** Opening Input records block **

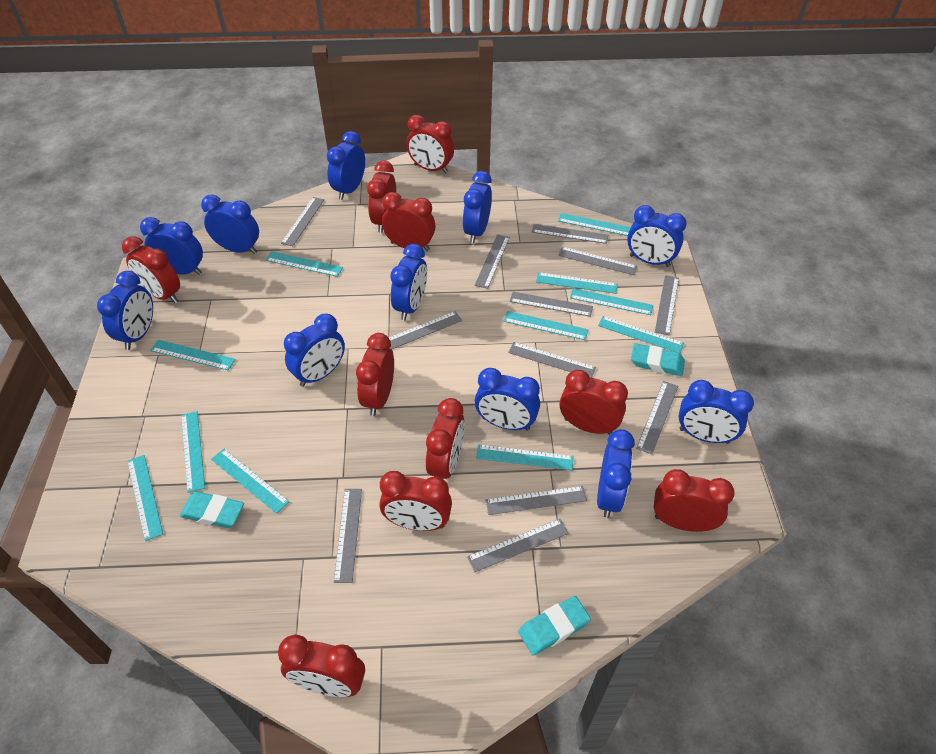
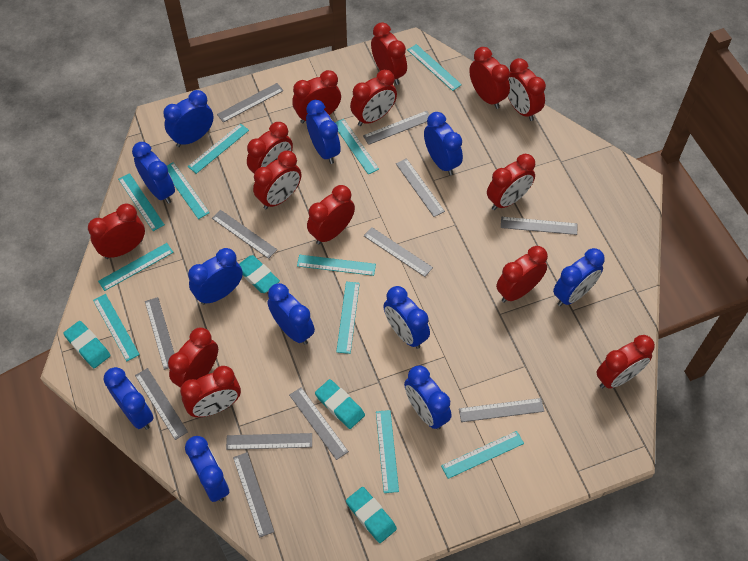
red clock: 10 -> 14
turquoise eraser: 3 -> 4

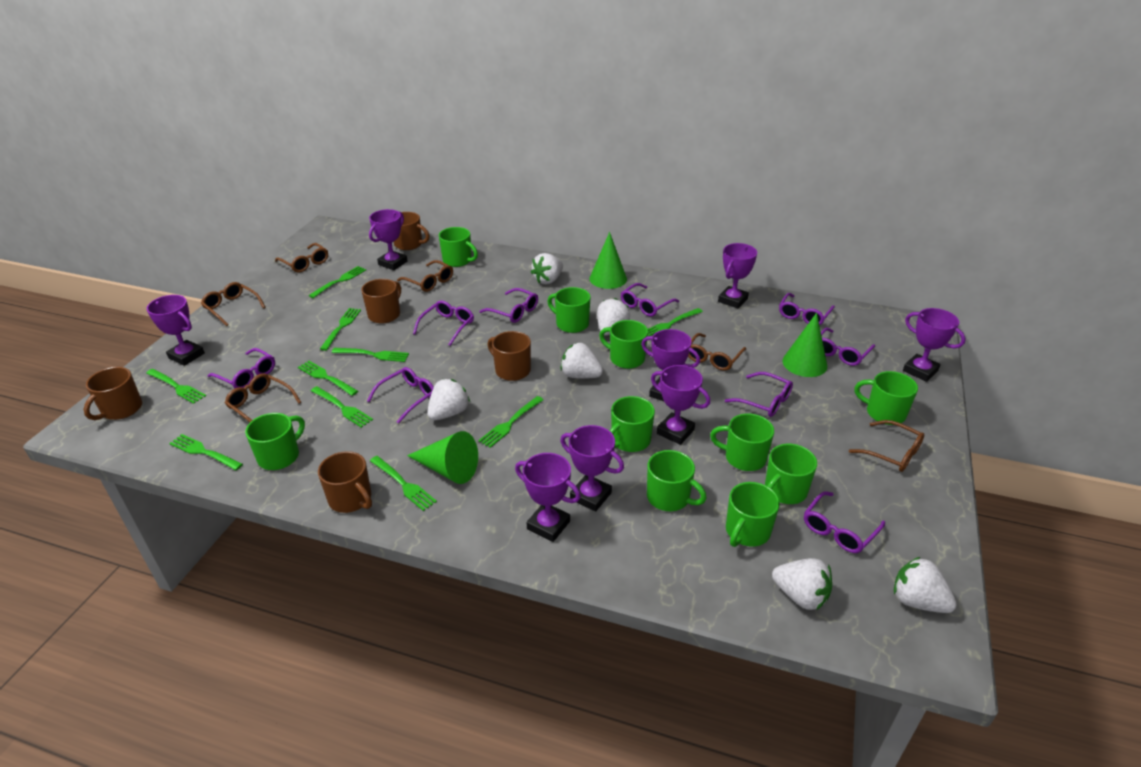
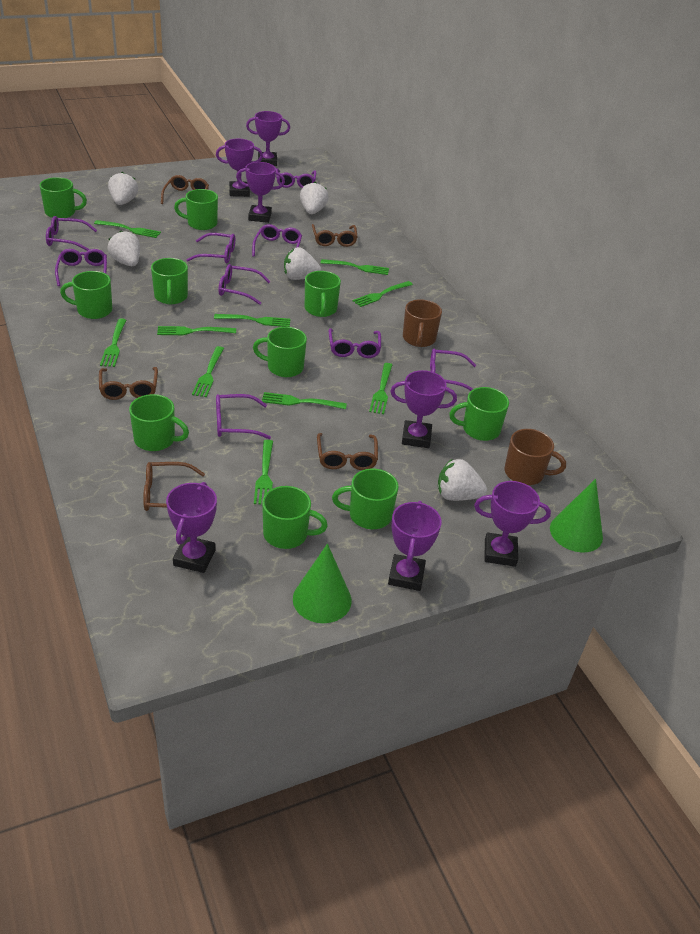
brown glasses: 6 -> 5
brown mug: 5 -> 2
green cone: 3 -> 2
purple trophy: 8 -> 7
white strawberry: 6 -> 5

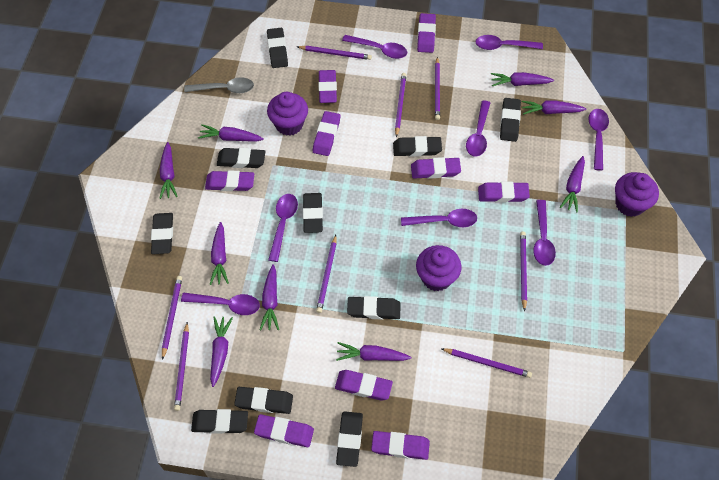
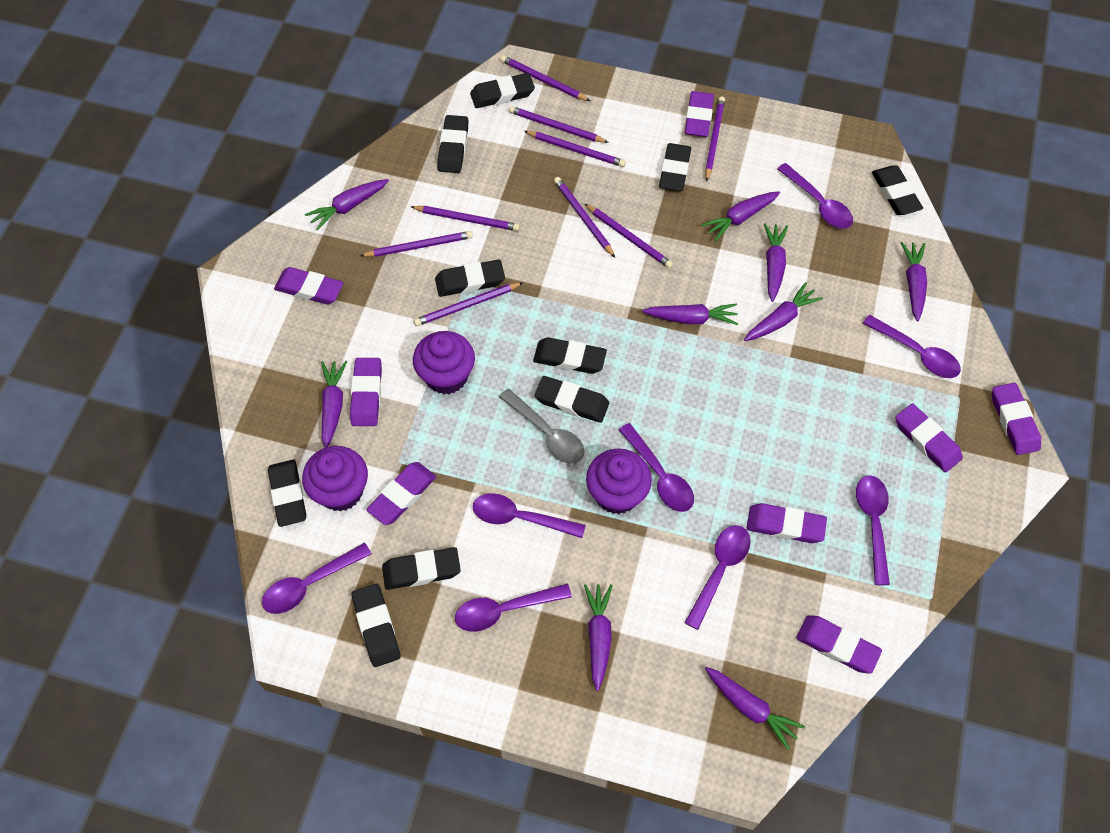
purple eraser: 9 -> 8
purple pencil: 8 -> 9

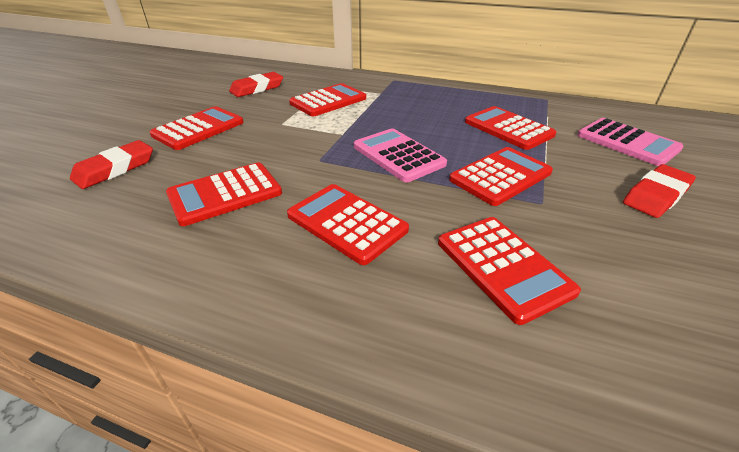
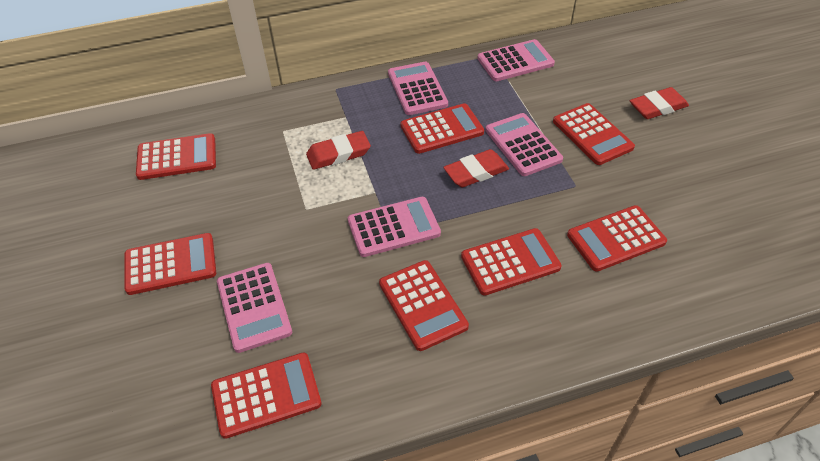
pink calculator: 2 -> 5
red calculator: 7 -> 8

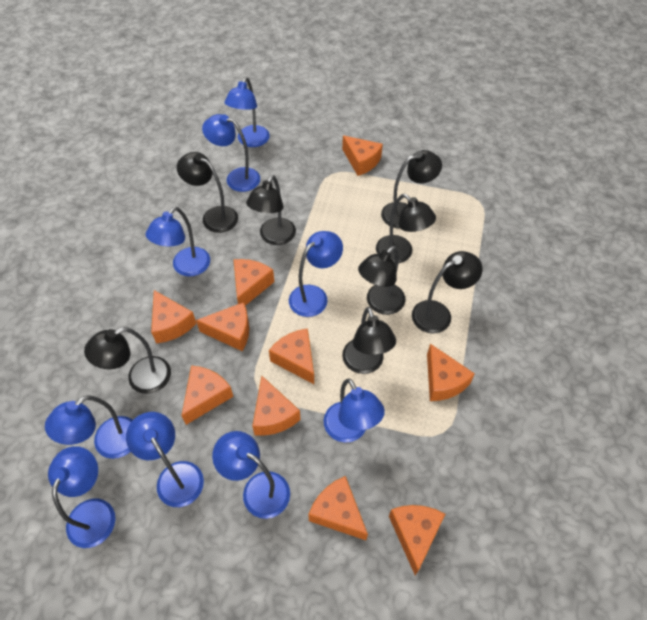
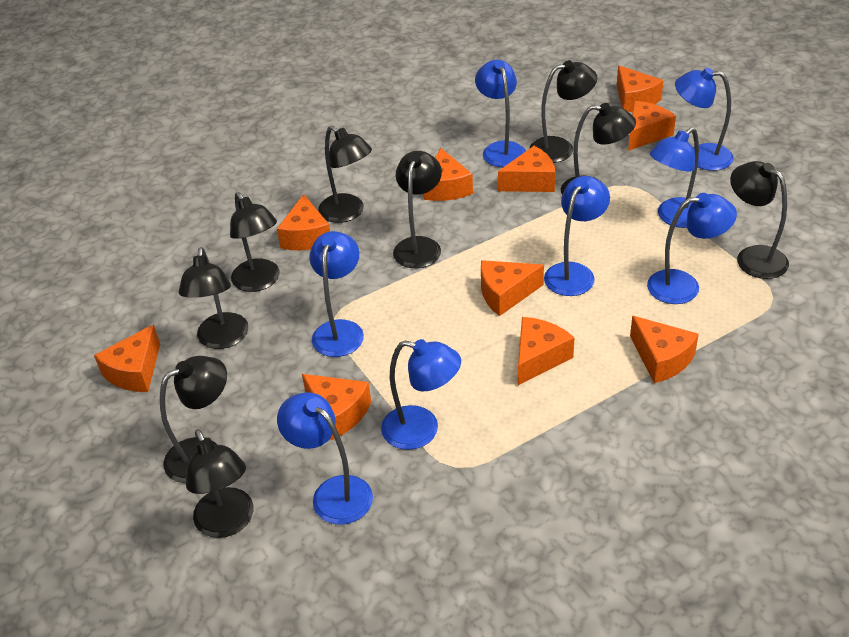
black lamp: 8 -> 9
blue lamp: 9 -> 8

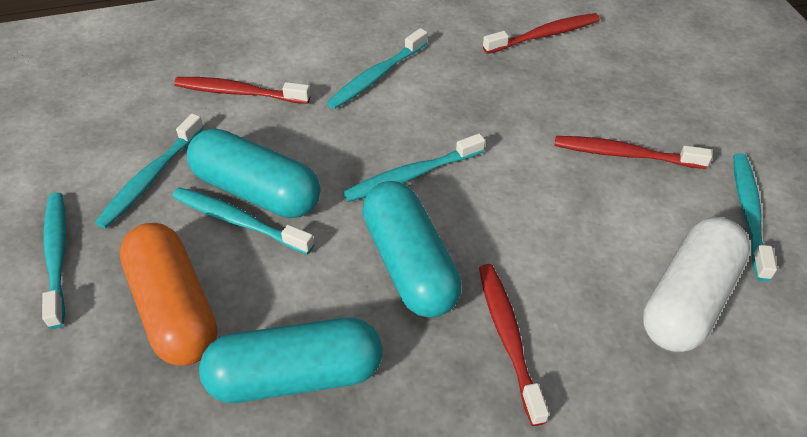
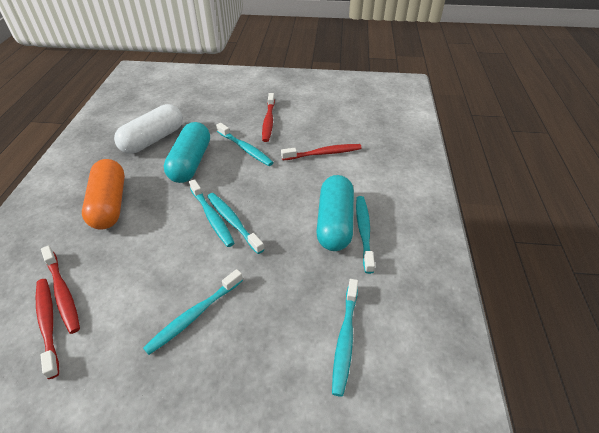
turquoise capsule: 3 -> 2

** Closing Input records block **

#### Task item
Write out again, word for word, the lines from the one holding "turquoise eraser: 3 -> 4" through the final line of the listing, including both ends but no pictures.

#### Written solution
turquoise eraser: 3 -> 4

brown glasses: 6 -> 5
brown mug: 5 -> 2
green cone: 3 -> 2
purple trophy: 8 -> 7
white strawberry: 6 -> 5

purple eraser: 9 -> 8
purple pencil: 8 -> 9

pink calculator: 2 -> 5
red calculator: 7 -> 8

black lamp: 8 -> 9
blue lamp: 9 -> 8

turquoise capsule: 3 -> 2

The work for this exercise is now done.